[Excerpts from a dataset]
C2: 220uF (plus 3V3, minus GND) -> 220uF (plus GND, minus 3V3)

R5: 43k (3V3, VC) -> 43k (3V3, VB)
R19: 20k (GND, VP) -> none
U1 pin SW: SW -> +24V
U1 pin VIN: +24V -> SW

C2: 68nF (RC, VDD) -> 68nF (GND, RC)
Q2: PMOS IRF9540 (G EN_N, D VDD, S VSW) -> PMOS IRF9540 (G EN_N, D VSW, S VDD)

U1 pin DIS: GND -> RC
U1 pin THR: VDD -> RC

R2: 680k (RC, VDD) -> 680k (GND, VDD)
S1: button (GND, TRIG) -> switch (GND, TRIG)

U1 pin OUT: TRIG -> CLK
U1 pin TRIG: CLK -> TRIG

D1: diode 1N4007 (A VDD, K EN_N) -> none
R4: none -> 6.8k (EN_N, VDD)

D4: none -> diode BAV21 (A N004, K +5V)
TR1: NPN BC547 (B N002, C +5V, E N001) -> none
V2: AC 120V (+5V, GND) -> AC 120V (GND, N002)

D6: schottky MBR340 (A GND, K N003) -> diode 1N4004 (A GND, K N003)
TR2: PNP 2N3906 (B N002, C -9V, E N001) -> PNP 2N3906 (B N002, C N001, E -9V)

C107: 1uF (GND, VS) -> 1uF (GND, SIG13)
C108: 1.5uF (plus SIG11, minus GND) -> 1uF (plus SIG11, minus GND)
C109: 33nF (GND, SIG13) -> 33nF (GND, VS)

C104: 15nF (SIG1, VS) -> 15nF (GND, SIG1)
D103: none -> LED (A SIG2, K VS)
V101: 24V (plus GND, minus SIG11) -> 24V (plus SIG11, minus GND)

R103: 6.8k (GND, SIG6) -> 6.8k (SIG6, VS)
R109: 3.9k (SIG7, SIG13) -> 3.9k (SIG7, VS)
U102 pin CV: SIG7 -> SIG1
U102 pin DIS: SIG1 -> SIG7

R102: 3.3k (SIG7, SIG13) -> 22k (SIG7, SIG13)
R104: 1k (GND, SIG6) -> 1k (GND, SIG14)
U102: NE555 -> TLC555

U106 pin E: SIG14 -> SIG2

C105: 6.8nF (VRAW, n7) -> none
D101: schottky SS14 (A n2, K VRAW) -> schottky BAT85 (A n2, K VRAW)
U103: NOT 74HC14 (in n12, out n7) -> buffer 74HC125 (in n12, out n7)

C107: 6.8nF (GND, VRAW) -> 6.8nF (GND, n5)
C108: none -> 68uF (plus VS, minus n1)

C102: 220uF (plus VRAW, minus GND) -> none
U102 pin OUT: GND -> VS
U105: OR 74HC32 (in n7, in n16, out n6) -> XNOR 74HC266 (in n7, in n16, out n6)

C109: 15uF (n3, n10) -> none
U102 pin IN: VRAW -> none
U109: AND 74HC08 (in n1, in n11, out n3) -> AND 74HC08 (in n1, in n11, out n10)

WORK REQUIRED
Give the data back in full, exactly as written.

ANSWER BOX
C2: 220uF (plus 3V3, minus GND) -> 220uF (plus GND, minus 3V3)

R5: 43k (3V3, VC) -> 43k (3V3, VB)
R19: 20k (GND, VP) -> none
U1 pin SW: SW -> +24V
U1 pin VIN: +24V -> SW

C2: 68nF (RC, VDD) -> 68nF (GND, RC)
Q2: PMOS IRF9540 (G EN_N, D VDD, S VSW) -> PMOS IRF9540 (G EN_N, D VSW, S VDD)

U1 pin DIS: GND -> RC
U1 pin THR: VDD -> RC

R2: 680k (RC, VDD) -> 680k (GND, VDD)
S1: button (GND, TRIG) -> switch (GND, TRIG)

U1 pin OUT: TRIG -> CLK
U1 pin TRIG: CLK -> TRIG

D1: diode 1N4007 (A VDD, K EN_N) -> none
R4: none -> 6.8k (EN_N, VDD)

D4: none -> diode BAV21 (A N004, K +5V)
TR1: NPN BC547 (B N002, C +5V, E N001) -> none
V2: AC 120V (+5V, GND) -> AC 120V (GND, N002)

D6: schottky MBR340 (A GND, K N003) -> diode 1N4004 (A GND, K N003)
TR2: PNP 2N3906 (B N002, C -9V, E N001) -> PNP 2N3906 (B N002, C N001, E -9V)

C107: 1uF (GND, VS) -> 1uF (GND, SIG13)
C108: 1.5uF (plus SIG11, minus GND) -> 1uF (plus SIG11, minus GND)
C109: 33nF (GND, SIG13) -> 33nF (GND, VS)

C104: 15nF (SIG1, VS) -> 15nF (GND, SIG1)
D103: none -> LED (A SIG2, K VS)
V101: 24V (plus GND, minus SIG11) -> 24V (plus SIG11, minus GND)

R103: 6.8k (GND, SIG6) -> 6.8k (SIG6, VS)
R109: 3.9k (SIG7, SIG13) -> 3.9k (SIG7, VS)
U102 pin CV: SIG7 -> SIG1
U102 pin DIS: SIG1 -> SIG7

R102: 3.3k (SIG7, SIG13) -> 22k (SIG7, SIG13)
R104: 1k (GND, SIG6) -> 1k (GND, SIG14)
U102: NE555 -> TLC555

U106 pin E: SIG14 -> SIG2

C105: 6.8nF (VRAW, n7) -> none
D101: schottky SS14 (A n2, K VRAW) -> schottky BAT85 (A n2, K VRAW)
U103: NOT 74HC14 (in n12, out n7) -> buffer 74HC125 (in n12, out n7)

C107: 6.8nF (GND, VRAW) -> 6.8nF (GND, n5)
C108: none -> 68uF (plus VS, minus n1)

C102: 220uF (plus VRAW, minus GND) -> none
U102 pin OUT: GND -> VS
U105: OR 74HC32 (in n7, in n16, out n6) -> XNOR 74HC266 (in n7, in n16, out n6)

C109: 15uF (n3, n10) -> none
U102 pin IN: VRAW -> none
U109: AND 74HC08 (in n1, in n11, out n3) -> AND 74HC08 (in n1, in n11, out n10)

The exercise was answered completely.